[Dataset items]

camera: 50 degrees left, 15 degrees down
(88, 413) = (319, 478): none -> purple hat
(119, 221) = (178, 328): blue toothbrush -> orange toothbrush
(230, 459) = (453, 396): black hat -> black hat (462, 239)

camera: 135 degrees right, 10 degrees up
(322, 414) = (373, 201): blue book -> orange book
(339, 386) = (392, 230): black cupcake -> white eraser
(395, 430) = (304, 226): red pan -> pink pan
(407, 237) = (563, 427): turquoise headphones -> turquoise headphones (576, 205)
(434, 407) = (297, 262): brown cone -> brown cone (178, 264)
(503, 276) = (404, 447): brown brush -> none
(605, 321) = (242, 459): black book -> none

...

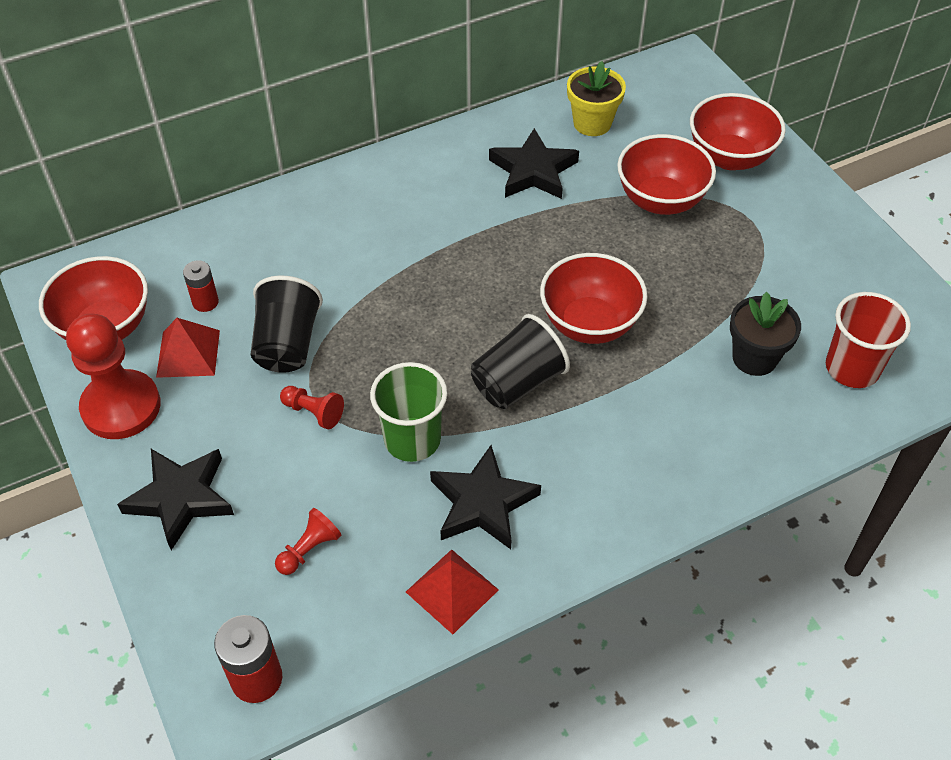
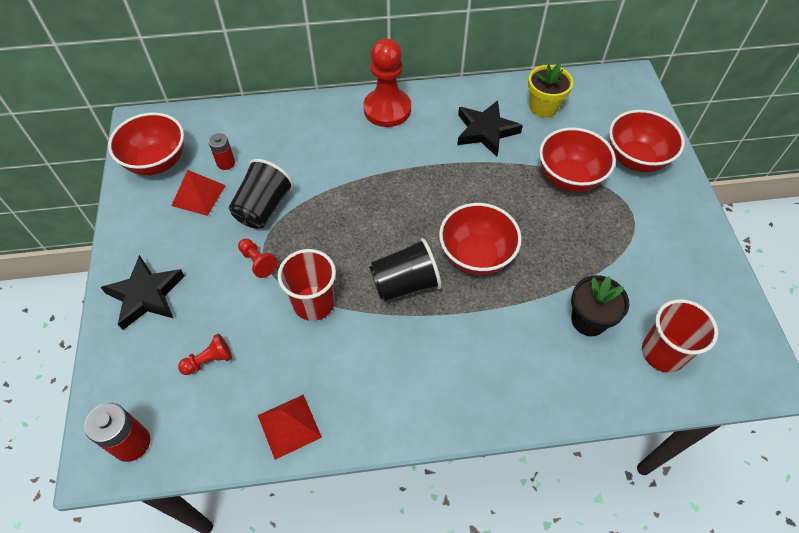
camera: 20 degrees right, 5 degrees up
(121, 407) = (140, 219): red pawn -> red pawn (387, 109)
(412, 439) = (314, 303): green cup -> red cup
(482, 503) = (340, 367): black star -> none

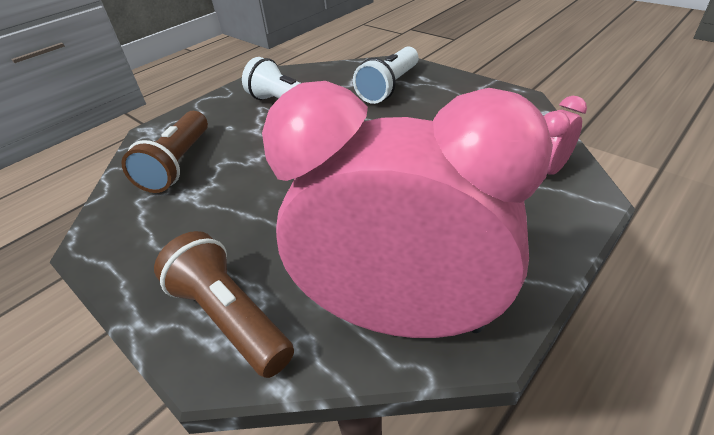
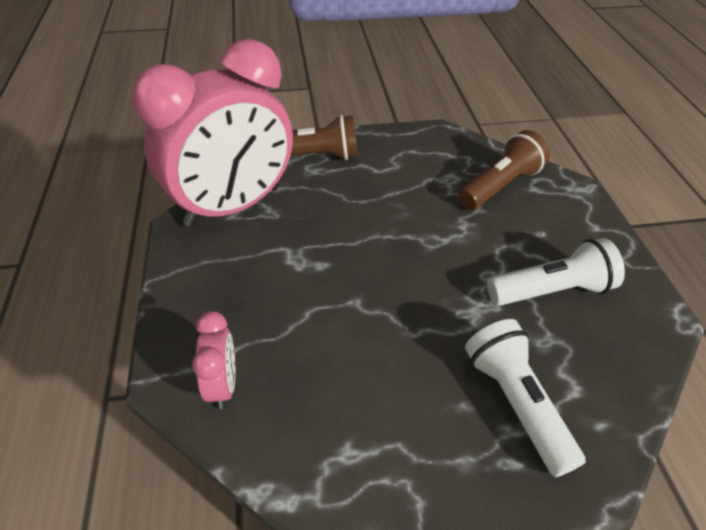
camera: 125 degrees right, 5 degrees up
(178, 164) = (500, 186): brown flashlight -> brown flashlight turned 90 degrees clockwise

TASK BRIEF: Show the lines above that have the word "black".

SOLUTION FOR THIS PROBLEM:
(230, 459) = (453, 396): black hat -> black hat (462, 239)
(339, 386) = (392, 230): black cupcake -> white eraser
(605, 321) = (242, 459): black book -> none
(482, 503) = (340, 367): black star -> none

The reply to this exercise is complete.